**WORK ORDER:** Go through the records and show each line where the word "white" occurs.

===== AVAILABLE DATA

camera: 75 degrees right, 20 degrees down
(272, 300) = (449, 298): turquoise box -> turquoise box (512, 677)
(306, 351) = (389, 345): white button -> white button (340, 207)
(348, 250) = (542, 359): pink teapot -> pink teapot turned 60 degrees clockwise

==========
===== AVAILABLE DATA

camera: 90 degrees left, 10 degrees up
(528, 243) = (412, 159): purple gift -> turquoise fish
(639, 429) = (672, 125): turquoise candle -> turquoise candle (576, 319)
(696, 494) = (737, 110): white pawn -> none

==========

**WORKED SOLUTION:**
(306, 351) = (389, 345): white button -> white button (340, 207)
(696, 494) = (737, 110): white pawn -> none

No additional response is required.